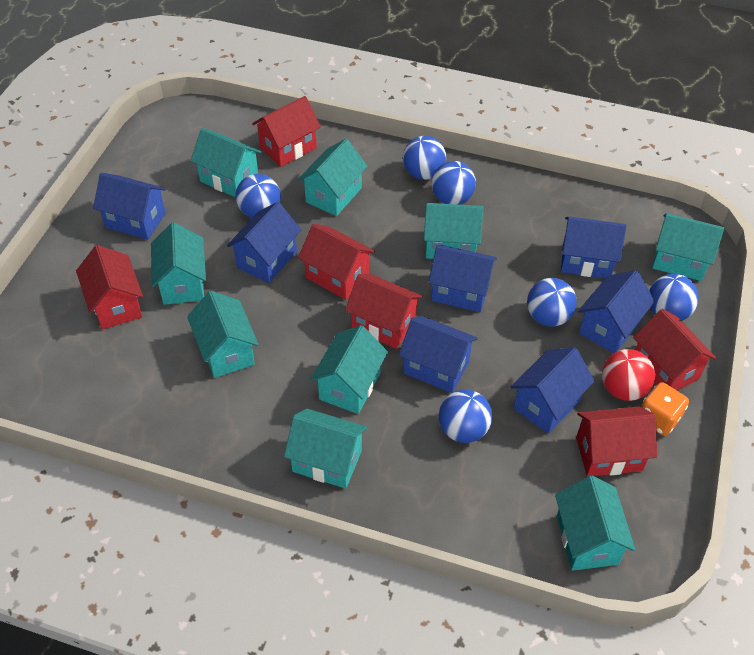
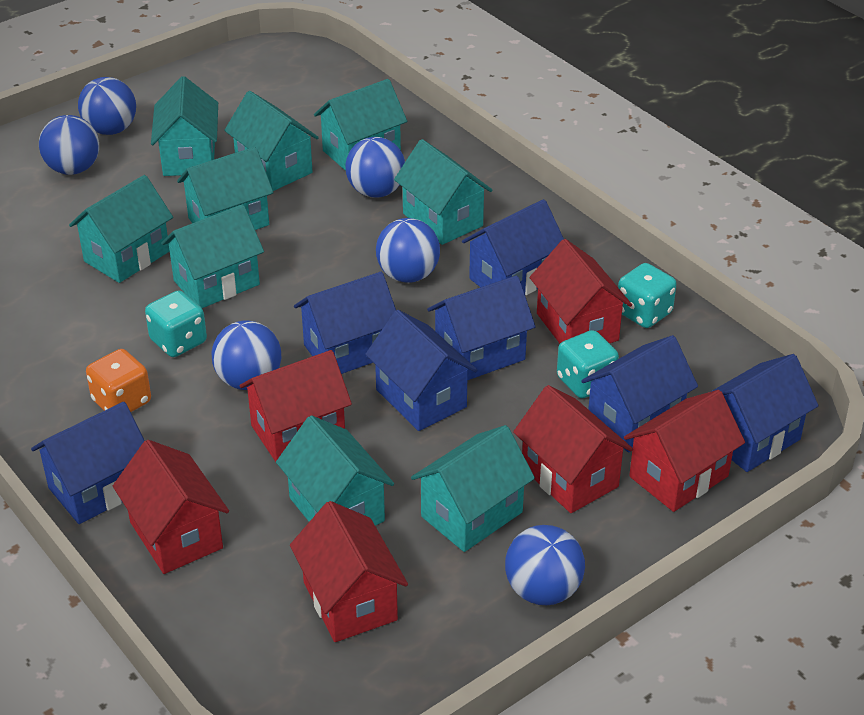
red ball: [602,349,655,401] = 1 -> none = 0
turquoise dice: none = 0 -> [145,290,207,357] [557,330,619,398] [618,263,677,328] = 3

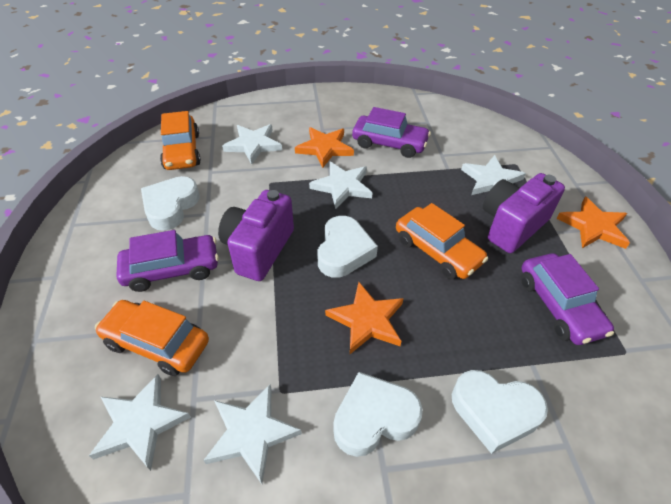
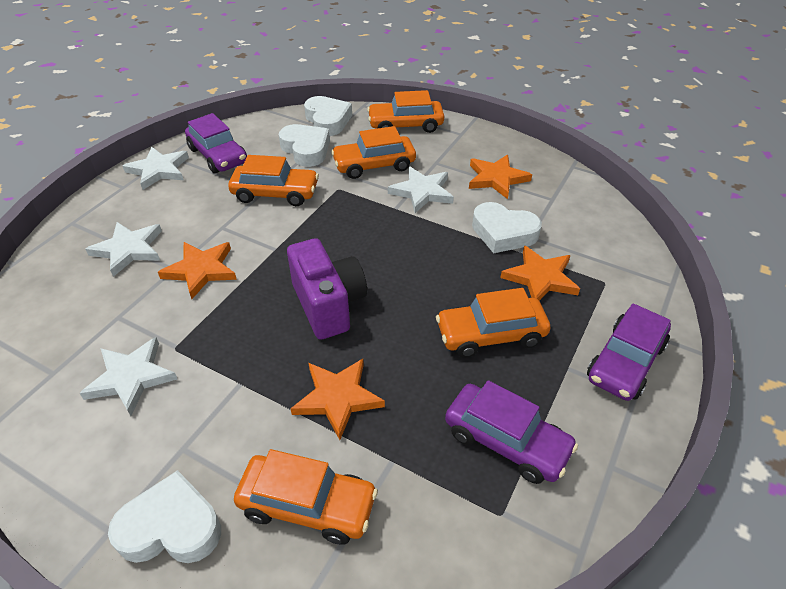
orange car: [95,300,209,376] [160,111,201,170] [396,203,488,280] = 3 -> [228,155,319,206] [234,449,378,545] [331,126,416,179] [367,90,444,133] [436,288,551,358] = 5
orange star: [295,127,354,168] [325,282,404,354] [557,196,630,249] = 3 -> [158,242,237,299] [290,359,385,440] [469,154,532,199] [500,245,580,301] = 4
purple camera: [218,190,294,281] [483,173,565,253] = 2 -> [287,238,367,340] = 1
white star: [89,374,191,471] [203,384,302,484] [222,124,282,165] [309,161,373,209] [461,155,526,195] = 5 -> [79,337,177,416] [86,222,162,277] [123,147,189,190] [388,167,454,213] = 4

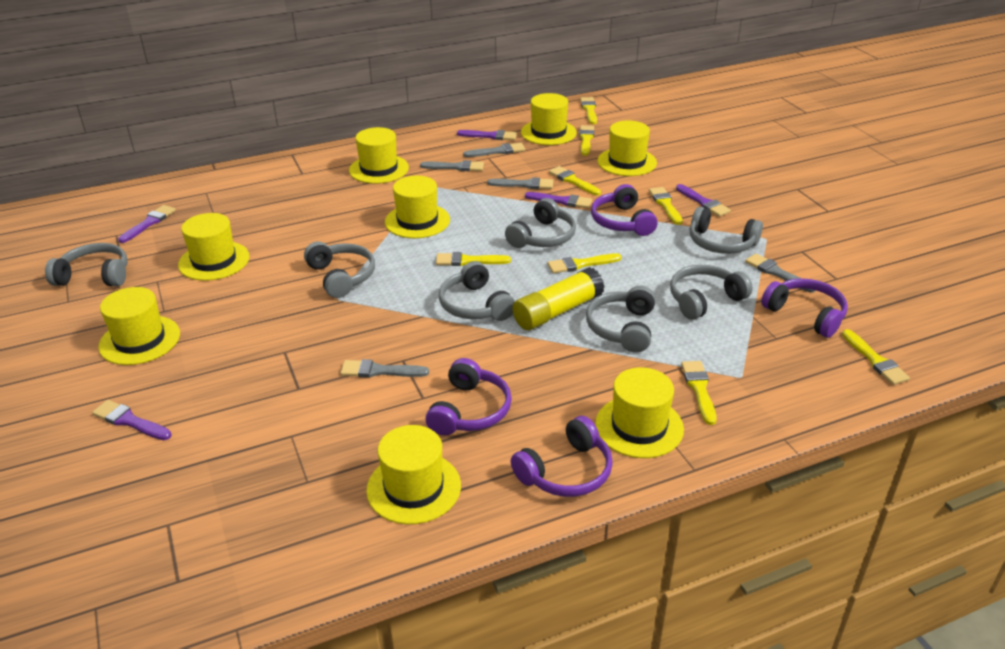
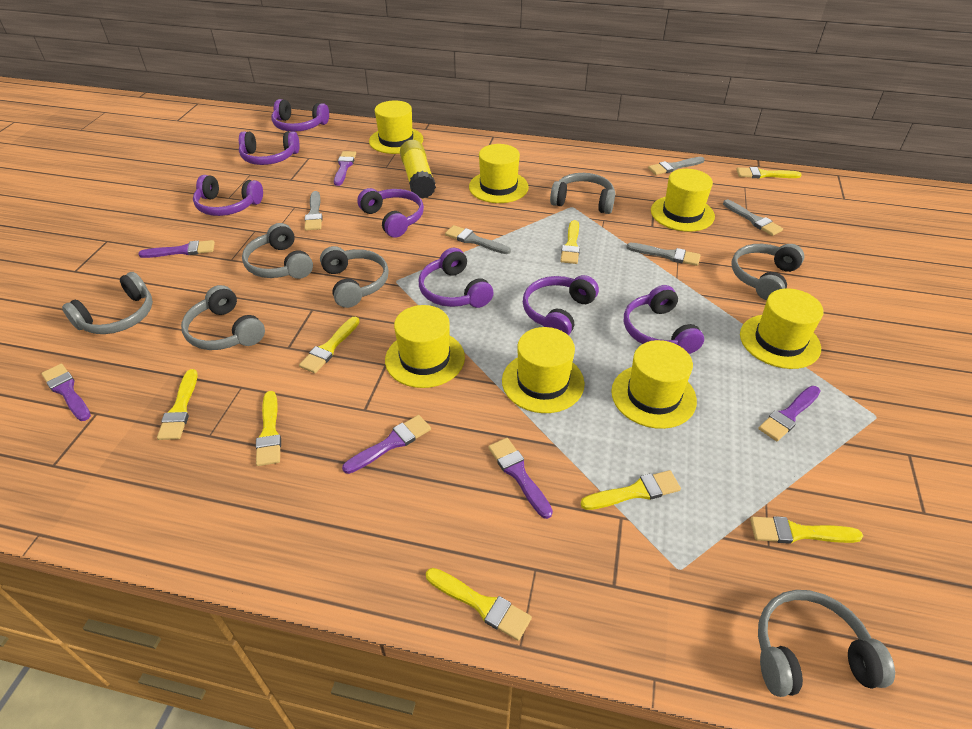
purple brush: [92,400,171,440] [118,205,176,243] [457,130,517,140] [525,192,592,208] [676,184,731,217] = 5 -> [41,364,91,421] [138,240,215,258] [334,151,356,186] [342,415,431,474] [488,438,553,519] [758,386,820,441] = 6
purple headphones: [425,358,512,435] [511,416,613,497] [591,184,658,236] [761,278,848,338] = 4 -> [193,175,263,216] [239,131,300,165] [271,99,329,132] [357,188,424,237] [419,248,494,308] [523,275,599,336] [624,285,704,354] = 7
yellow hat: [98,287,180,365] [178,213,250,281] [349,127,409,184] [366,425,461,524] [385,176,450,238] [521,93,577,145] [595,367,684,458] [597,120,657,176] = 8 -> [369,100,423,154] [385,305,465,388] [469,144,529,203] [502,327,585,413] [611,340,697,429] [651,169,715,232] [740,288,824,369] = 7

..........

• **Exercise prompt**
Work out how many lines of the listing above include the word "orange". Reply with nothing but the count.

• **Response below**
2